Reproduce each line of the data below verbatim, including all of it, but leave the pictures out of your answer.

Begin DATA EXTRACT

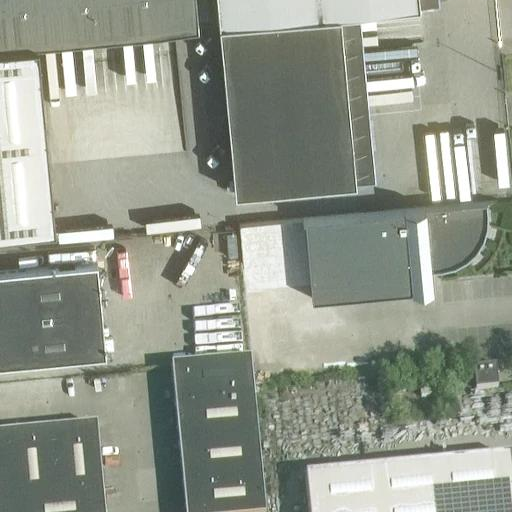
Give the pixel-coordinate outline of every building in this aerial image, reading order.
[(197,24),(194,0),(0,0),(0,42),(35,40),(197,24)] [(216,0),(235,192),(355,180),(342,49),(323,51),(319,13),(418,4),(418,0),(216,0)] [(0,231),(53,226),(35,40),(0,42),(0,231)] [(304,218),(310,279),(311,299),(411,290),(411,292),(412,292),(412,289),(431,287),(431,290),(432,290),(430,268),(440,267),(440,269),(441,269),(441,267),(454,265),(465,259),(475,249),(482,238),(486,226),(486,213),(487,213),(486,201),(466,202),(304,218)] [(0,363),(105,354),(96,262),(0,271),(0,363)] [(178,447),(257,440),(250,360),(170,368),(178,447)] [(498,387),(495,364),(473,367),(475,389),(498,387)] [(419,383),(420,396),(430,395),(429,381),(419,383)] [(56,500),(102,496),(96,427),(50,431),(56,500)] [(50,431),(4,436),(11,504),(56,500),(50,431)] [(11,511),(11,504),(4,436),(0,435),(0,511),(11,511)] [(257,440),(178,447),(181,487),(261,480),(257,440)] [(307,511),(511,511),(511,489),(509,458),(305,478),(307,511)] [(264,511),(261,480),(181,487),(183,511),(264,511)] [(56,500),(11,504),(11,511),(103,511),(102,496),(56,500)]
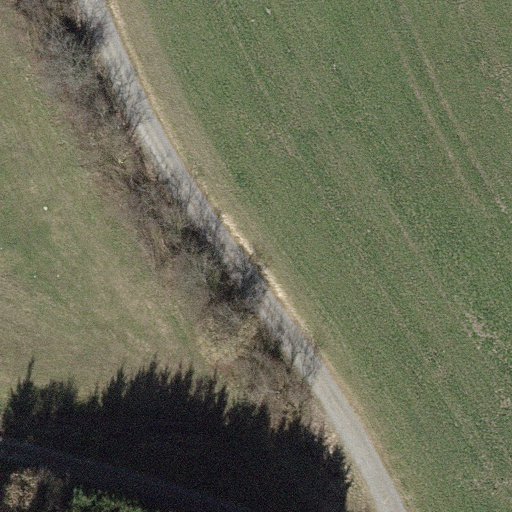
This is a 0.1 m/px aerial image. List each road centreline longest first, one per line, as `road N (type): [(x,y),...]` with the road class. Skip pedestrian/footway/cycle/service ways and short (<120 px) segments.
road 1 (track): [(91,0),(180,196),(326,394),(392,511)]
road 2 (track): [(0,451),(215,511)]
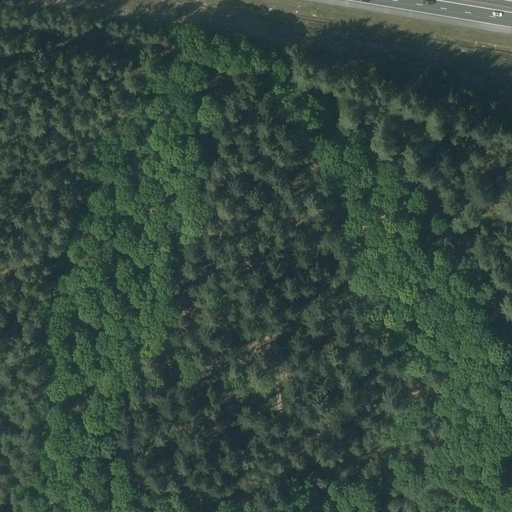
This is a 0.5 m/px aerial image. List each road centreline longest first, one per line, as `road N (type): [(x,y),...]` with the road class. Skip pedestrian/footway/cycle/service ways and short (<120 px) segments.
road 1 (track): [(49,511),(40,364),(57,259),(108,143),(163,49),(215,136),(296,511)]
road 2 (track): [(511,139),(300,73),(0,21)]
road 3 (motorway): [(383,0),(511,20)]
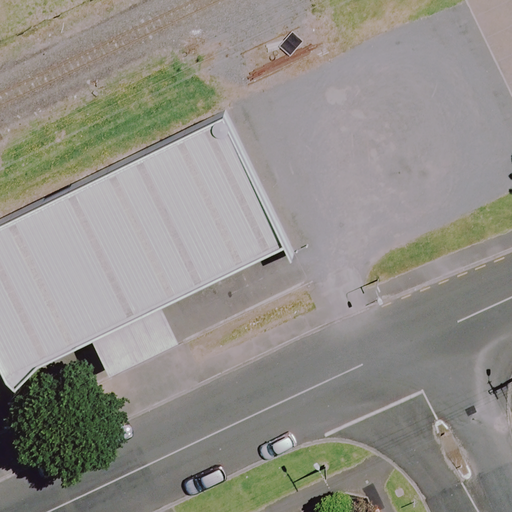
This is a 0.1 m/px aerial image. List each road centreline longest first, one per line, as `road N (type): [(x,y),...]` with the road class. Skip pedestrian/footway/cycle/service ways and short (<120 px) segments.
road 1 (residential): [(51,511),(403,348)]
road 2 (residential): [(403,348),(477,511)]
road 3 (residential): [(403,348),(511,297)]
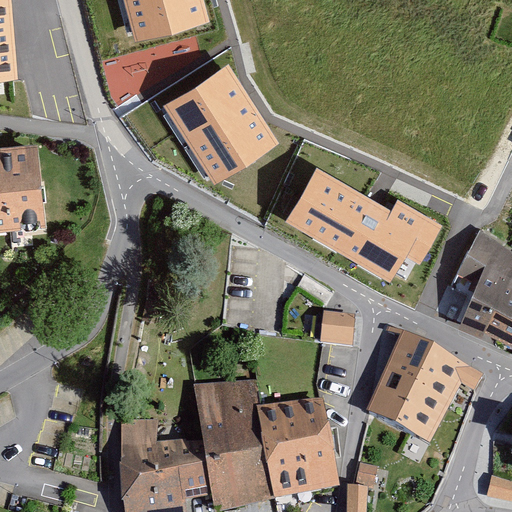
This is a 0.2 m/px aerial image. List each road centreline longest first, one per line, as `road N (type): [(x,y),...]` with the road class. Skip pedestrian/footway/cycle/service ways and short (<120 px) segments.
road 1 (residential): [(116,161),(377,303)]
road 2 (residential): [(377,303),(343,511)]
road 3 (residential): [(447,511),(503,366)]
road 4 (residential): [(377,303),(503,366)]
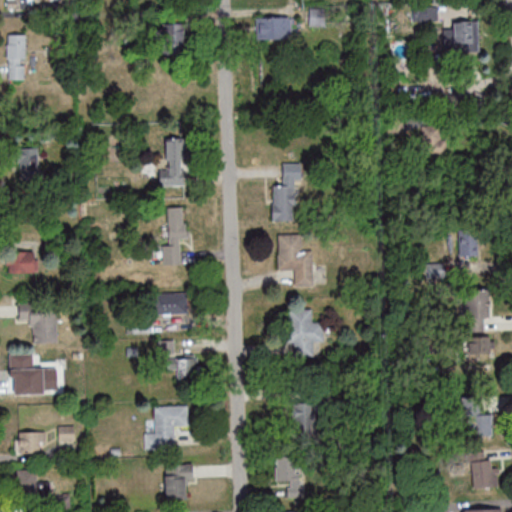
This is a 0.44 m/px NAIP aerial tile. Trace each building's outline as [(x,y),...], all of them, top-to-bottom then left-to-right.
[(6,0),(6,8),(30,8),(29,0),(6,0)] [(426,21),(426,6),(413,6),(413,21),(426,21)] [(256,17),(256,38),(287,38),(287,17),(256,17)] [(479,20),(454,20),(454,52),(479,52),(479,20)] [(182,50),(182,23),(162,23),(162,50),(182,50)] [(26,34),(7,34),(7,79),(26,79),(26,34)] [(423,124),(423,156),(447,156),(447,124),(423,124)] [(168,138),(168,167),(159,167),(159,186),(187,186),(187,138),(168,138)] [(16,147),(16,178),(37,178),(38,147),(16,147)] [(273,184),(272,220),(295,220),(296,181),(303,181),(303,163),(283,162),(282,184),(273,184)] [(428,199),(443,195),(441,184),(425,187),(428,199)] [(164,265),(181,264),(180,237),(186,237),(185,206),(168,207),(169,244),(163,244),(164,265)] [(478,256),(478,230),(459,230),(459,256),(478,256)] [(312,285),(311,233),(277,234),(278,271),(293,270),(293,285),(312,285)] [(39,251),(12,251),(12,271),(39,271),(39,251)] [(445,277),(445,262),(427,262),(427,277),(445,277)] [(484,318),(490,318),(490,288),(465,288),(465,330),(484,330),(484,318)] [(187,314),(187,293),(154,293),(154,314),(187,314)] [(57,302),(19,302),(19,320),(31,320),(32,338),(57,337),(57,302)] [(287,345),(295,345),(295,355),(313,355),(313,343),(322,343),(322,321),(311,321),(311,308),(287,308),(287,345)] [(494,352),(494,336),(468,336),(468,352),(494,352)] [(174,356),(174,341),(158,341),(158,356),(174,356)] [(14,378),(42,379),(42,390),(57,390),(57,357),(14,357),(14,378)] [(199,380),(199,357),(167,357),(168,368),(177,368),(177,381),(199,380)] [(314,433),(314,397),(293,397),(293,433),(314,433)] [(482,399),(464,399),(464,435),(492,435),(492,413),(482,413),(482,399)] [(145,448),(175,447),(175,425),(188,425),(187,404),(155,405),(155,431),(145,431),(145,448)] [(62,441),(73,438),(70,428),(59,431),(62,441)] [(15,433),(15,454),(44,454),(44,433),(15,433)] [(276,458),(276,483),(287,483),(287,497),(303,497),(302,457),(276,458)] [(498,487),(498,463),(473,463),(473,487),(498,487)] [(165,464),(165,500),(185,500),(185,481),(193,481),(193,464),(165,464)] [(38,470),(16,470),(17,508),(69,507),(69,495),(51,496),(50,482),(38,482),(38,470)]
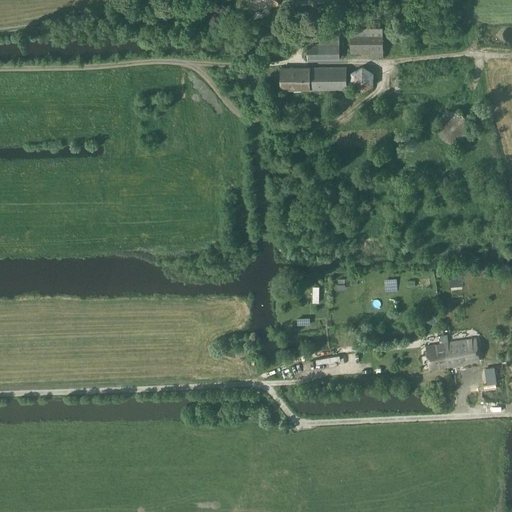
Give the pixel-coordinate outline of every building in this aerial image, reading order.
[(248,0),(250,9),(278,6),(277,0),(248,0)] [(346,4),(355,3),(354,0),(327,0),(329,12),(347,9),(346,4)] [(283,18),(326,13),(325,2),(281,7),(283,18)] [(370,56),(384,56),(383,27),(350,28),(351,53),(370,52),(370,56)] [(308,59),(340,58),(340,35),(320,35),(320,45),(308,45),(308,59)] [(374,85),(374,72),(363,65),(351,72),(351,85),(362,92),(374,85)] [(282,89),(347,89),(347,67),(282,67),(282,89)] [(449,142),(454,142),(457,142),(459,141),(462,140),(464,138),(466,136),(468,133),(469,130),(469,127),(469,124),(468,121),(467,119),(465,116),(463,114),(460,113),(456,111),(453,111),(450,112),(447,112),(445,114),(443,116),(441,118),(439,120),(438,123),(438,126),(438,129),(439,132),(440,135),(442,137),(444,139),(446,141),(449,142)] [(440,344),(427,346),(430,369),(454,365),(479,360),(476,338),(449,343),(448,334),(444,335),(439,335),(440,344)]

End DATA EXTRACT

> _RESULT BELOW_
Give the pixel-coordinate outline of every building in this aerial image, reading order.
[(197,24),(194,0),(0,0),(0,42),(35,40),(197,24)] [(216,0),(235,192),(355,180),(342,49),(323,51),(319,13),(418,4),(418,0),(216,0)] [(0,231),(53,226),(35,40),(0,42),(0,231)] [(304,218),(310,279),(311,299),(411,290),(411,292),(412,292),(412,289),(431,287),(431,290),(432,290),(430,268),(440,267),(440,269),(441,269),(441,267),(454,265),(465,259),(475,249),(482,238),(486,226),(486,213),(487,213),(486,201),(466,202),(304,218)] [(0,363),(105,354),(96,262),(0,271),(0,363)] [(178,447),(257,440),(250,360),(170,368),(178,447)] [(498,387),(495,364),(473,367),(475,389),(498,387)] [(419,383),(420,396),(430,395),(429,381),(419,383)] [(56,500),(102,496),(96,427),(50,431),(56,500)] [(50,431),(4,436),(11,504),(56,500),(50,431)] [(11,511),(11,504),(4,436),(0,435),(0,511),(11,511)] [(257,440),(178,447),(181,487),(261,480),(257,440)] [(307,511),(511,511),(511,489),(509,458),(305,478),(307,511)] [(264,511),(261,480),(181,487),(183,511),(264,511)] [(56,500),(11,504),(11,511),(103,511),(102,496),(56,500)]
This is a 0.1 m/px aerial image. List each road centreline longest first, one per line, as `road N (type): [(x,y),...]` with the road class. Skip pedestrian/footway/cycle/service ways and short (<120 px) segments.
road 1 (track): [(91,0),(180,196),(326,394),(392,511)]
road 2 (track): [(0,451),(215,511)]
This is a 0.5 m/px aerial image. List each road centreline longest first, one per line, as `road N (type): [(x,y),...]` with the road class. Skip pedestrian/footway/cycle/service ways and short (<120 px) segments.
road 1 (track): [(49,511),(40,364),(57,259),(108,143),(163,49),(215,136),(296,511)]
road 2 (track): [(511,139),(300,73),(0,21)]
road 3 (motorway): [(383,0),(511,20)]
This is a 0.1 m/px aerial image. List each road centreline longest first, one per line, as `road N (type): [(x,y),...]` with the road class. Skip pedestrian/footway/cycle/service ways and short (<120 px) segments.
road 1 (residential): [(51,511),(403,348)]
road 2 (residential): [(403,348),(477,511)]
road 3 (residential): [(403,348),(511,297)]
This is a 0.2 m/px aerial image. List each road centreline longest first, one per line, as `road N (type): [(x,y),...]` with the road class. Skip pedestrian/footway/cycle/service ways and short (<120 px) segments.
road 1 (residential): [(116,161),(377,303)]
road 2 (residential): [(377,303),(343,511)]
road 3 (residential): [(447,511),(503,366)]
road 4 (residential): [(377,303),(503,366)]
This is a 0.44 m/px NAIP aerial tile. Trace each building's outline as [(x,y),...], all of them, top-to-bottom then left-to-right.
[(6,0),(6,8),(30,8),(29,0),(6,0)] [(426,21),(426,6),(413,6),(413,21),(426,21)] [(256,17),(256,38),(287,38),(287,17),(256,17)] [(479,20),(454,20),(454,52),(479,52),(479,20)] [(182,50),(182,23),(162,23),(162,50),(182,50)] [(26,34),(7,34),(7,79),(26,79),(26,34)] [(423,124),(423,156),(447,156),(447,124),(423,124)] [(168,138),(168,167),(159,167),(159,186),(187,186),(187,138),(168,138)] [(16,147),(16,178),(37,178),(38,147),(16,147)] [(273,184),(272,220),(295,220),(296,181),(303,181),(303,163),(283,162),(282,184),(273,184)] [(428,199),(443,195),(441,184),(425,187),(428,199)] [(164,265),(181,264),(180,237),(186,237),(185,206),(168,207),(169,244),(163,244),(164,265)] [(478,256),(478,230),(459,230),(459,256),(478,256)] [(312,285),(311,233),(277,234),(278,271),(293,270),(293,285),(312,285)] [(39,251),(12,251),(12,271),(39,271),(39,251)] [(445,277),(445,262),(427,262),(427,277),(445,277)] [(484,318),(490,318),(490,288),(465,288),(465,330),(484,330),(484,318)] [(187,314),(187,293),(154,293),(154,314),(187,314)] [(57,302),(19,302),(19,320),(31,320),(32,338),(57,337),(57,302)] [(287,345),(295,345),(295,355),(313,355),(313,343),(322,343),(322,321),(311,321),(311,308),(287,308),(287,345)] [(494,352),(494,336),(468,336),(468,352),(494,352)] [(174,356),(174,341),(158,341),(158,356),(174,356)] [(14,378),(42,379),(42,390),(57,390),(57,357),(14,357),(14,378)] [(199,380),(199,357),(167,357),(168,368),(177,368),(177,381),(199,380)] [(314,433),(314,397),(293,397),(293,433),(314,433)] [(482,399),(464,399),(464,435),(492,435),(492,413),(482,413),(482,399)] [(145,448),(175,447),(175,425),(188,425),(187,404),(155,405),(155,431),(145,431),(145,448)] [(62,441),(73,438),(70,428),(59,431),(62,441)] [(15,433),(15,454),(44,454),(44,433),(15,433)] [(276,458),(276,483),(287,483),(287,497),(303,497),(302,457),(276,458)] [(498,487),(498,463),(473,463),(473,487),(498,487)] [(165,464),(165,500),(185,500),(185,481),(193,481),(193,464),(165,464)] [(38,470),(16,470),(17,508),(69,507),(69,495),(51,496),(50,482),(38,482),(38,470)]
Give the pixel-coordinate outline of every building in this aerial image, reading order.
[(248,0),(250,9),(278,6),(277,0),(248,0)] [(346,4),(355,3),(354,0),(327,0),(329,12),(347,9),(346,4)] [(283,18),(326,13),(325,2),(281,7),(283,18)] [(370,56),(384,56),(383,27),(350,28),(351,53),(370,52),(370,56)] [(308,59),(340,58),(340,35),(320,35),(320,45),(308,45),(308,59)] [(374,85),(374,72),(363,65),(351,72),(351,85),(362,92),(374,85)] [(282,89),(347,89),(347,67),(282,67),(282,89)] [(449,142),(454,142),(457,142),(459,141),(462,140),(464,138),(466,136),(468,133),(469,130),(469,127),(469,124),(468,121),(467,119),(465,116),(463,114),(460,113),(456,111),(453,111),(450,112),(447,112),(445,114),(443,116),(441,118),(439,120),(438,123),(438,126),(438,129),(439,132),(440,135),(442,137),(444,139),(446,141),(449,142)] [(440,344),(427,346),(430,369),(454,365),(479,360),(476,338),(449,343),(448,334),(444,335),(439,335),(440,344)]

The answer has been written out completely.